**INSTRUCTIONS FOR THE TASK**
Return all the lines below in which the string "yellow" appears.

(Extracted records)
##############################

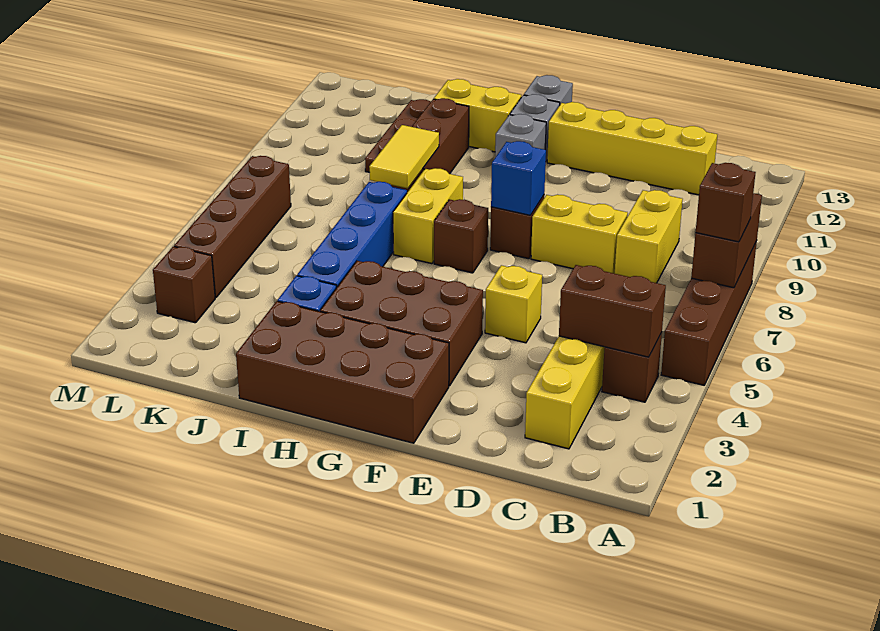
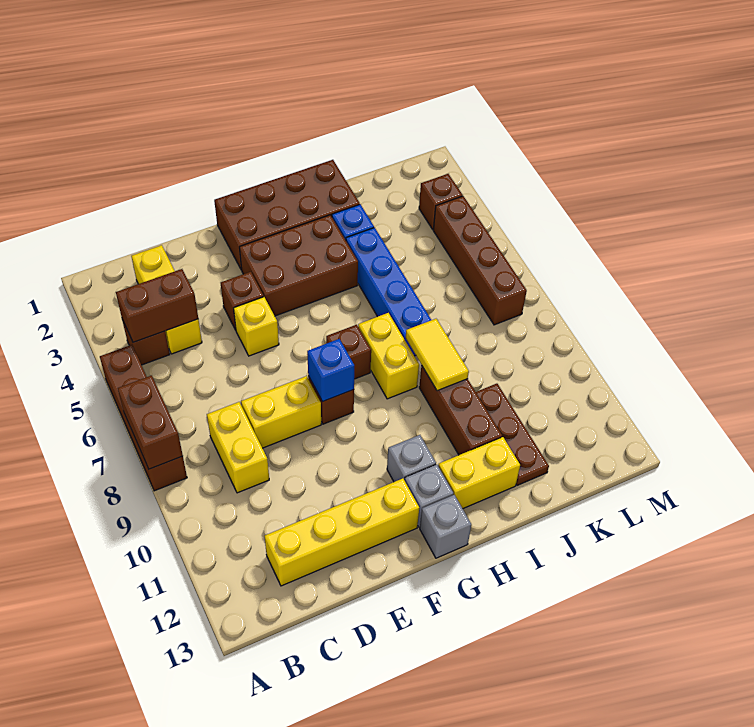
brown 1x1 brick [696,163,756,242] -> brown 1x1 brick moved to [221,272,264,330]

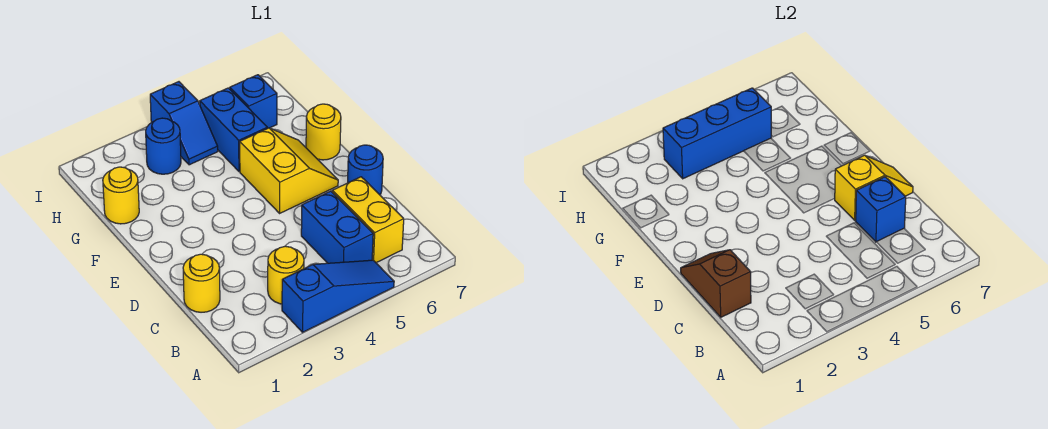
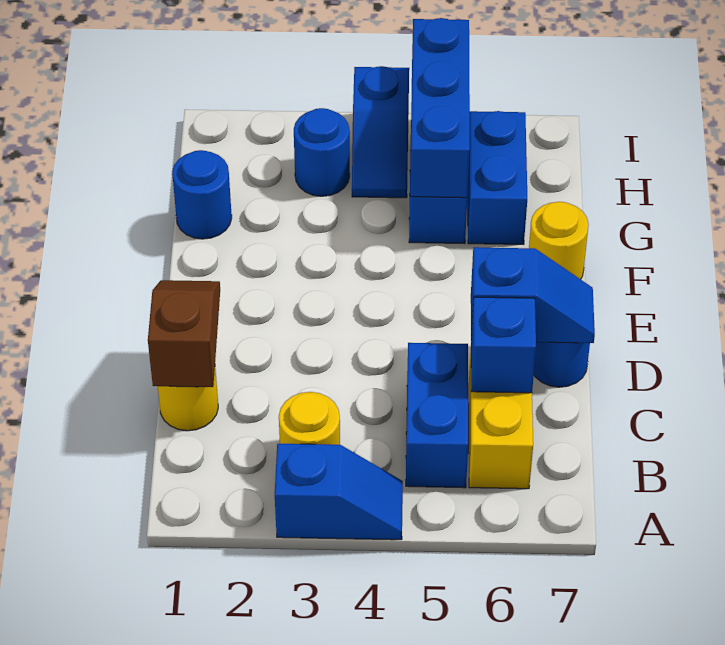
blue 1x3 slope [282,260,394,332] -> blue 1x2 slope [275,444,403,540]
yellow 1x2 slope [834,155,913,220] -> blue 1x2 slope [471,247,595,343]
yellow 2x2 slope [240,128,338,213] -> none
yellow 1x1 round brick [103,167,139,224] -> blue 1x1 round brick [172,150,232,239]
blue 1x3 brick [663,88,771,179] -> blue 1x3 brick turned to [410,18,470,198]
blue 1x1 brick [230,75,277,128] -> blue 1x2 brick [468,111,527,245]

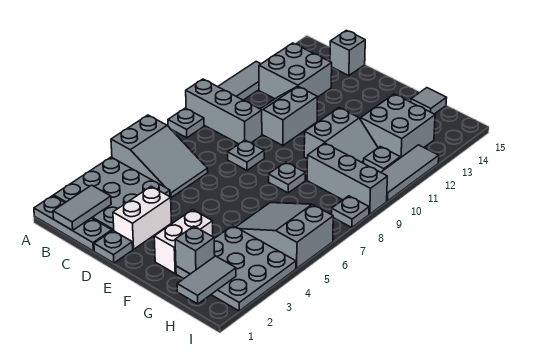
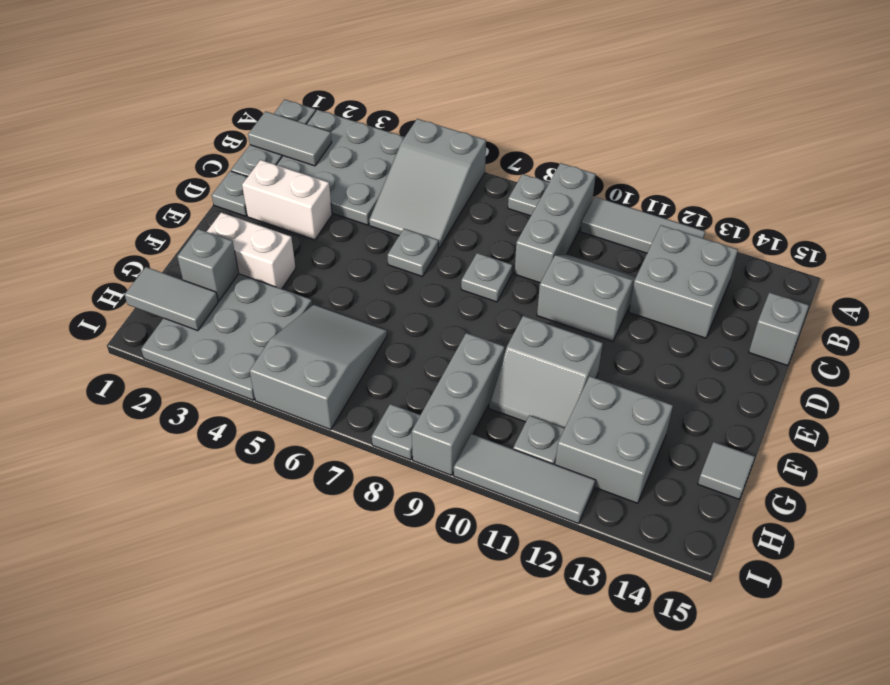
grey 1x1 plate [269,162,305,193] -> grey 1x1 plate moved to [387,229,438,277]

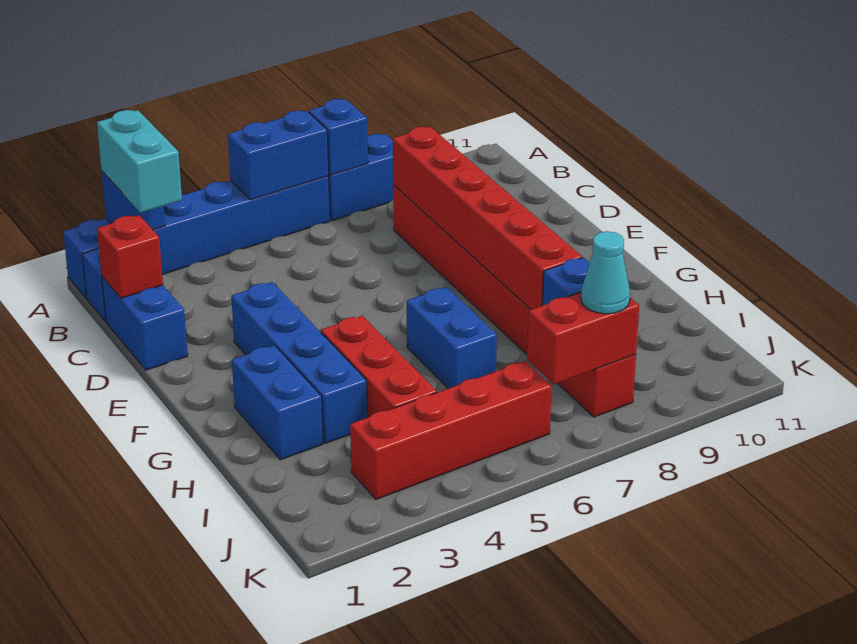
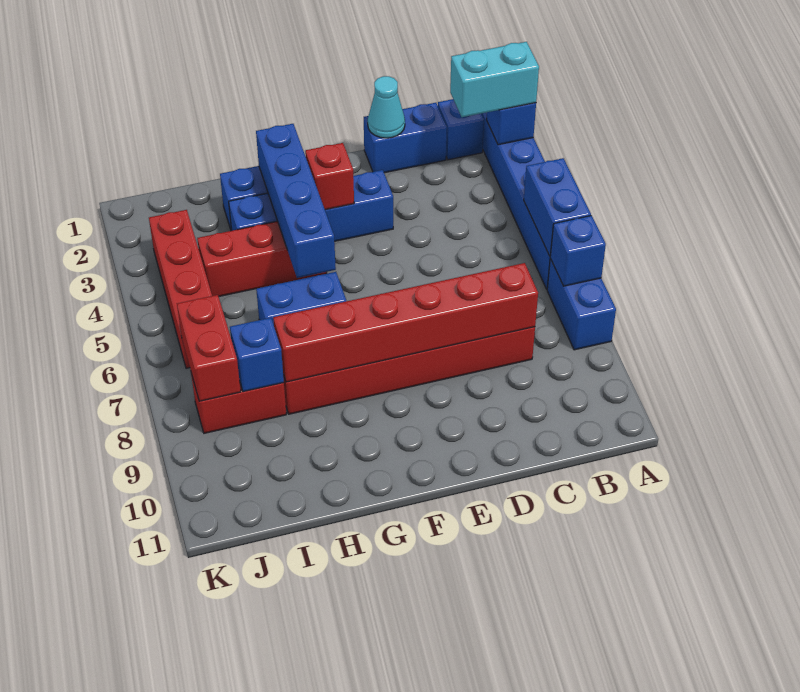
red 1x1 brick [97,215,163,298] -> red 1x1 brick moved to [305,143,354,210]
none -> blue 1x4 brick [256,124,336,278]
cyan 1x1 cone [581,231,630,314] -> cyan 1x1 cone moved to [368,76,405,138]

##############################

**ANSWER TO THIS EXERCISE**
yellow 1x2 slope [834,155,913,220] -> blue 1x2 slope [471,247,595,343]
yellow 2x2 slope [240,128,338,213] -> none
yellow 1x1 round brick [103,167,139,224] -> blue 1x1 round brick [172,150,232,239]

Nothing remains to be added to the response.